→ **Task to carry out**
Within the listing below, show every line that contains the word "green".
╔══
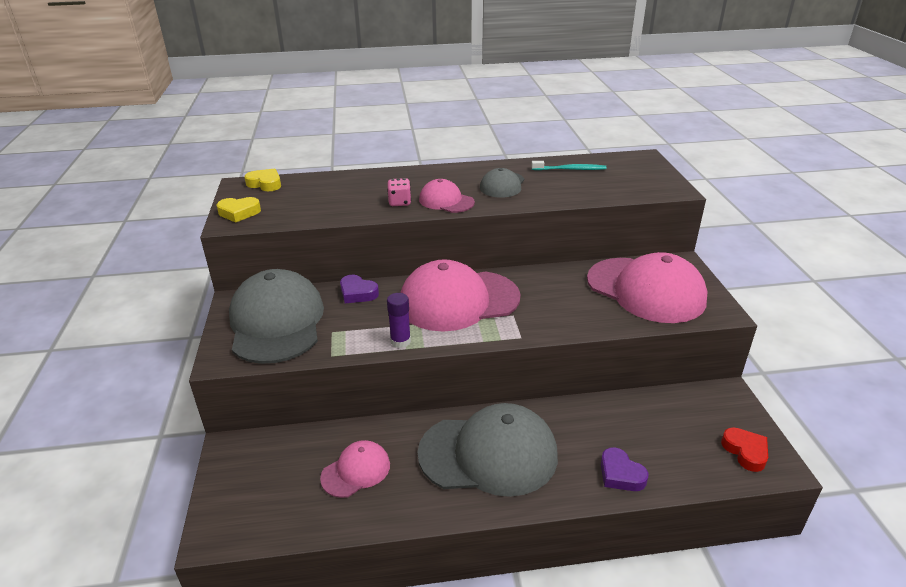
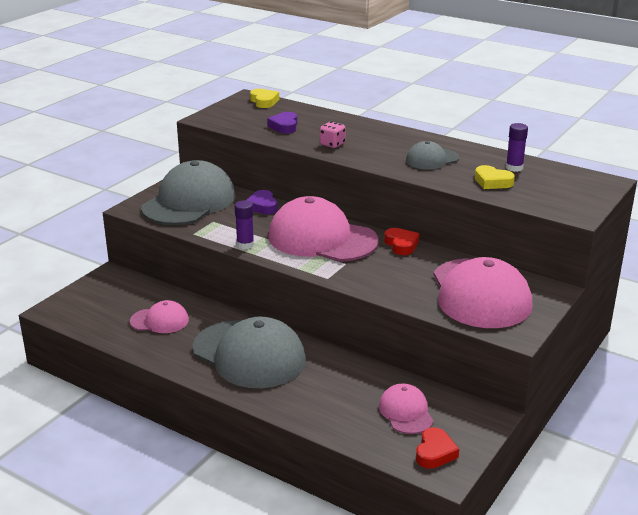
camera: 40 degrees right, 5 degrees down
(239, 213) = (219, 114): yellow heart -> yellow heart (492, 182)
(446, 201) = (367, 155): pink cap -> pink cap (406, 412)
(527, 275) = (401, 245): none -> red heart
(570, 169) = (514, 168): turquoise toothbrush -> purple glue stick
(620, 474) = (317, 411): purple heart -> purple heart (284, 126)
╚══
╔══
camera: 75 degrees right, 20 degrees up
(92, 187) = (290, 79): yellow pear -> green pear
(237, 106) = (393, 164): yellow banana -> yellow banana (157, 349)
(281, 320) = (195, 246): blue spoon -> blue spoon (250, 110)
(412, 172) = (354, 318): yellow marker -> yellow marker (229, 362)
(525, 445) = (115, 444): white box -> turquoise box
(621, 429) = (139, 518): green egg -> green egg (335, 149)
╚══
→ **Result for this exercise**
(92, 187) = (290, 79): yellow pear -> green pear
(621, 429) = (139, 518): green egg -> green egg (335, 149)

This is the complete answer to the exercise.